(Beginning of Input)

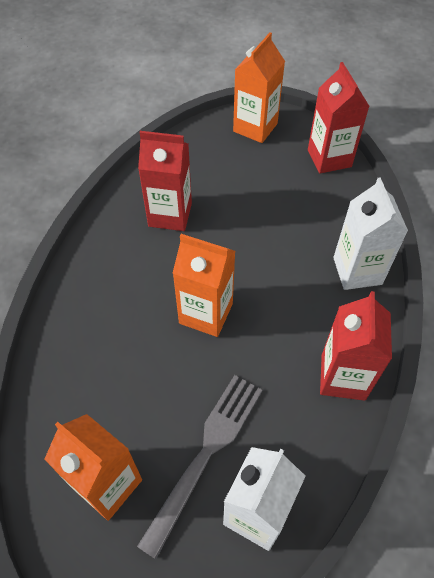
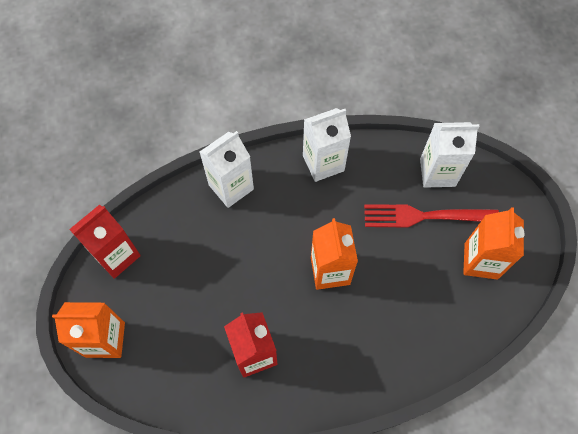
camera: 120 degrees left, 10 degrees up
(206, 454) = (425, 216): grey fork -> red fork
(343, 377) = (323, 163): red carton -> white carton

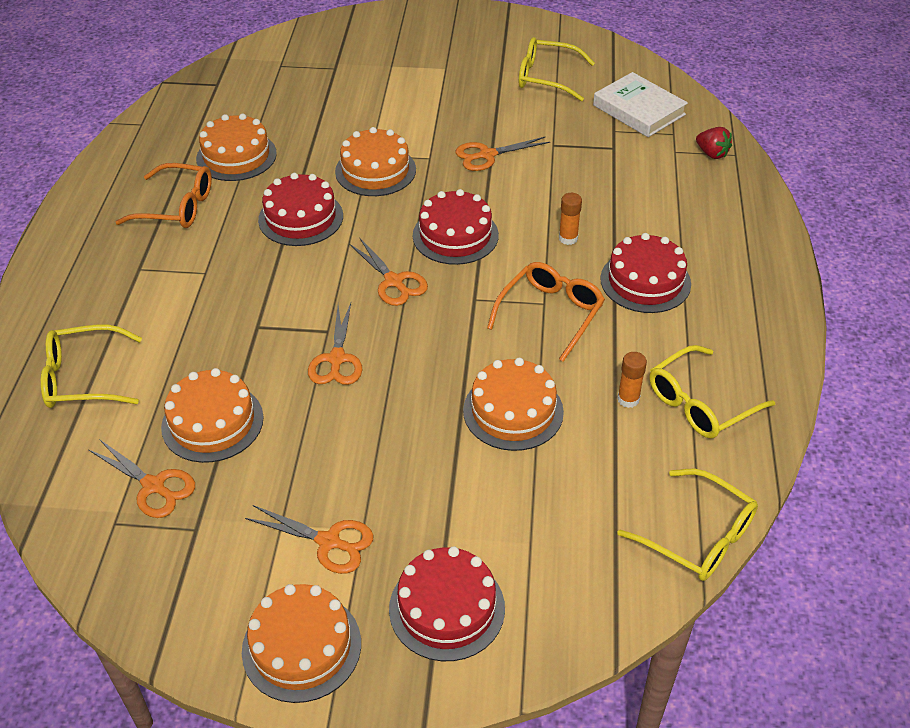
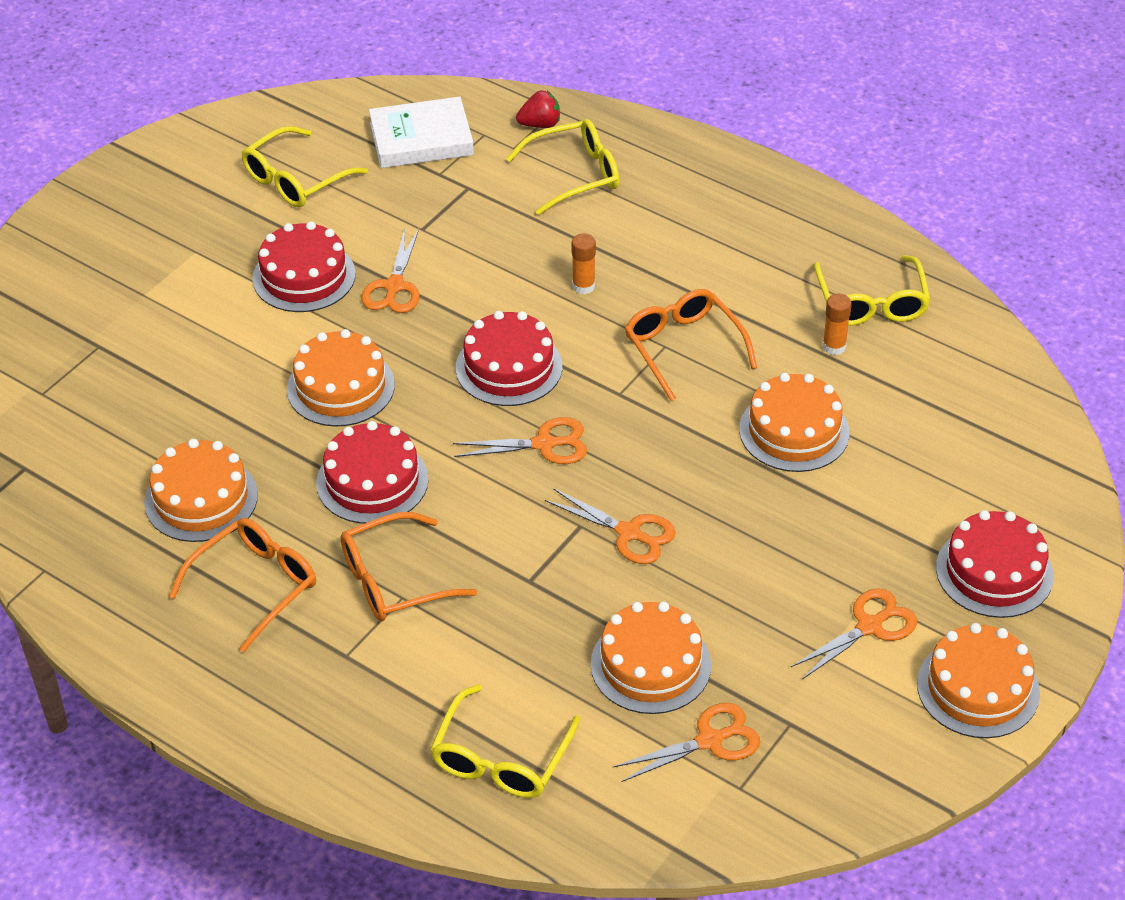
camera: 60 degrees left, 0 degrees up
(218, 263) = (394, 580): none -> orange glasses
(645, 281) = (689, 262): red cake -> red cake (304, 276)
(698, 536) = (1016, 377): yellow glasses -> yellow glasses (574, 175)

(End of Input)

### [Task details]
Repeat the data exactly, dropping every picture it holds.

### [Written response]
camera: 120 degrees left, 10 degrees up
(206, 454) = (425, 216): grey fork -> red fork
(343, 377) = (323, 163): red carton -> white carton

camera: 60 degrees left, 0 degrees up
(218, 263) = (394, 580): none -> orange glasses
(645, 281) = (689, 262): red cake -> red cake (304, 276)
(698, 536) = (1016, 377): yellow glasses -> yellow glasses (574, 175)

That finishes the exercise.